Work instructions » Transcribe the entries word for word, starting at the line that contains "generous (68, 374)" and ending at the final line of the entries, with both of those lines included.

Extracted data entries
%%

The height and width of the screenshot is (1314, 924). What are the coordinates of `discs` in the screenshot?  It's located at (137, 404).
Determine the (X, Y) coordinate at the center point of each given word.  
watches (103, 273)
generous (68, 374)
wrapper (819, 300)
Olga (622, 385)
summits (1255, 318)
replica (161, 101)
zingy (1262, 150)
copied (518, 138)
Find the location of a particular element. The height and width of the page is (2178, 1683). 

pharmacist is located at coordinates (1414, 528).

%%

Correct answer »
generous (68, 374)
wrapper (819, 300)
Olga (622, 385)
summits (1255, 318)
replica (161, 101)
zingy (1262, 150)
copied (518, 138)
Find the location of a particular element. The height and width of the page is (2178, 1683). 

pharmacist is located at coordinates (1414, 528).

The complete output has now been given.